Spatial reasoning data
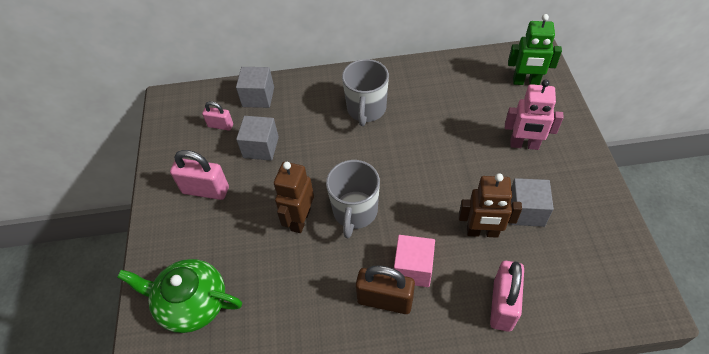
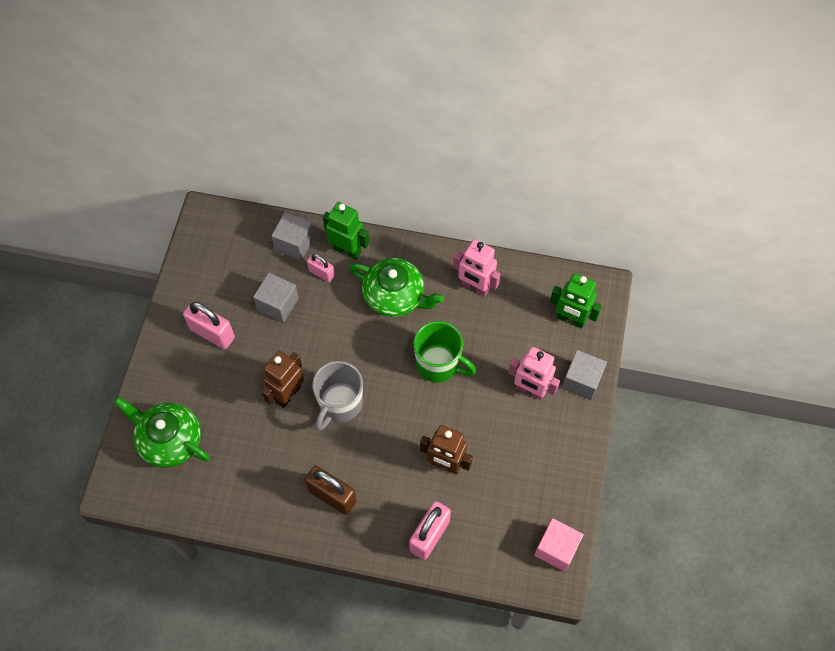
camera: 15 degrees right, 10 degrees up
pink padlock [202,101,233,131] -> pink padlock moved to [307,254,335,282]
grey mug [342,59,389,126] -> green teapot [349,258,444,317]
pink cube [394,235,435,287] -> pink cube moved to [534,518,584,572]
grey cube [510,178,554,227] -> grey cube moved to [562,350,607,400]
none -> green robot [323,202,369,260]
none -> green mug [414,321,476,383]
none -> pink robot [453,239,501,297]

ASSIGNMENT
Keeping the pictures out, output the records from above exactly and completely.

OUTPUT BELOW
camera: 15 degrees right, 10 degrees up
pink padlock [202,101,233,131] -> pink padlock moved to [307,254,335,282]
grey mug [342,59,389,126] -> green teapot [349,258,444,317]
pink cube [394,235,435,287] -> pink cube moved to [534,518,584,572]
grey cube [510,178,554,227] -> grey cube moved to [562,350,607,400]
none -> green robot [323,202,369,260]
none -> green mug [414,321,476,383]
none -> pink robot [453,239,501,297]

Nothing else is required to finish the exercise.